WORK INSTRUCTION –
Every entry below is to be copied exactly, with nothing left out.

MATERIAL FOR THIS EXERCISE –
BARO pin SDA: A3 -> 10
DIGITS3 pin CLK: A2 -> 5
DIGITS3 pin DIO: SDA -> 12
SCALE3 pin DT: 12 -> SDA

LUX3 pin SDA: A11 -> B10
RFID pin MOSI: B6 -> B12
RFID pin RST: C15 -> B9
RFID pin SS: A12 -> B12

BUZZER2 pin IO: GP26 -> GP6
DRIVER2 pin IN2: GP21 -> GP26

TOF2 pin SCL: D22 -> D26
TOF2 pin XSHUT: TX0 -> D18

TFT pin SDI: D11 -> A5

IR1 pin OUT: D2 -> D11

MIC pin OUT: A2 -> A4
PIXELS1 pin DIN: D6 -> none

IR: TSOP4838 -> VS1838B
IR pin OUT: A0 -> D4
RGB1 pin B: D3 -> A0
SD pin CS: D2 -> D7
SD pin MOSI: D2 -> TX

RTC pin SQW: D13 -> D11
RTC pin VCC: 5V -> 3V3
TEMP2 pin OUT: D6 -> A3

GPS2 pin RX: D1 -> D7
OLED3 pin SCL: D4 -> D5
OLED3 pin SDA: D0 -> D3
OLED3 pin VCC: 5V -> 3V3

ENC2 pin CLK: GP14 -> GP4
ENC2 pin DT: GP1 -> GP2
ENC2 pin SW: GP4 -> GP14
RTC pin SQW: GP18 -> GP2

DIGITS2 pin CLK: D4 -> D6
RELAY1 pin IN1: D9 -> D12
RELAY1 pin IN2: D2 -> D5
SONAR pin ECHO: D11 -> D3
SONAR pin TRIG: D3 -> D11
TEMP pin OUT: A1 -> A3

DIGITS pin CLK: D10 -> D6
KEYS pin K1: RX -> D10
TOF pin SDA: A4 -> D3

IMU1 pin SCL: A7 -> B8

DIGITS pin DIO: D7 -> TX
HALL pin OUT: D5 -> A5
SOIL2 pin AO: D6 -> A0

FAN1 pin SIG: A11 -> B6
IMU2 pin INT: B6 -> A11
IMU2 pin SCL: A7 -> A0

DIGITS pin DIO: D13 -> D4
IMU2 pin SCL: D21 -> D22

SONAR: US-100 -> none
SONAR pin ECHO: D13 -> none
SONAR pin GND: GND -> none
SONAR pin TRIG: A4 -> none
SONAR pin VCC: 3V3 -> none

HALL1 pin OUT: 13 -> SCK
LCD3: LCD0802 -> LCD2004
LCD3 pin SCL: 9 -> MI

FINISHED TASK –
BARO pin SDA: A3 -> 10
DIGITS3 pin CLK: A2 -> 5
DIGITS3 pin DIO: SDA -> 12
SCALE3 pin DT: 12 -> SDA

LUX3 pin SDA: A11 -> B10
RFID pin MOSI: B6 -> B12
RFID pin RST: C15 -> B9
RFID pin SS: A12 -> B12

BUZZER2 pin IO: GP26 -> GP6
DRIVER2 pin IN2: GP21 -> GP26

TOF2 pin SCL: D22 -> D26
TOF2 pin XSHUT: TX0 -> D18

TFT pin SDI: D11 -> A5

IR1 pin OUT: D2 -> D11

MIC pin OUT: A2 -> A4
PIXELS1 pin DIN: D6 -> none

IR: TSOP4838 -> VS1838B
IR pin OUT: A0 -> D4
RGB1 pin B: D3 -> A0
SD pin CS: D2 -> D7
SD pin MOSI: D2 -> TX

RTC pin SQW: D13 -> D11
RTC pin VCC: 5V -> 3V3
TEMP2 pin OUT: D6 -> A3

GPS2 pin RX: D1 -> D7
OLED3 pin SCL: D4 -> D5
OLED3 pin SDA: D0 -> D3
OLED3 pin VCC: 5V -> 3V3

ENC2 pin CLK: GP14 -> GP4
ENC2 pin DT: GP1 -> GP2
ENC2 pin SW: GP4 -> GP14
RTC pin SQW: GP18 -> GP2

DIGITS2 pin CLK: D4 -> D6
RELAY1 pin IN1: D9 -> D12
RELAY1 pin IN2: D2 -> D5
SONAR pin ECHO: D11 -> D3
SONAR pin TRIG: D3 -> D11
TEMP pin OUT: A1 -> A3

DIGITS pin CLK: D10 -> D6
KEYS pin K1: RX -> D10
TOF pin SDA: A4 -> D3

IMU1 pin SCL: A7 -> B8

DIGITS pin DIO: D7 -> TX
HALL pin OUT: D5 -> A5
SOIL2 pin AO: D6 -> A0

FAN1 pin SIG: A11 -> B6
IMU2 pin INT: B6 -> A11
IMU2 pin SCL: A7 -> A0

DIGITS pin DIO: D13 -> D4
IMU2 pin SCL: D21 -> D22

SONAR: US-100 -> none
SONAR pin ECHO: D13 -> none
SONAR pin GND: GND -> none
SONAR pin TRIG: A4 -> none
SONAR pin VCC: 3V3 -> none

HALL1 pin OUT: 13 -> SCK
LCD3: LCD0802 -> LCD2004
LCD3 pin SCL: 9 -> MI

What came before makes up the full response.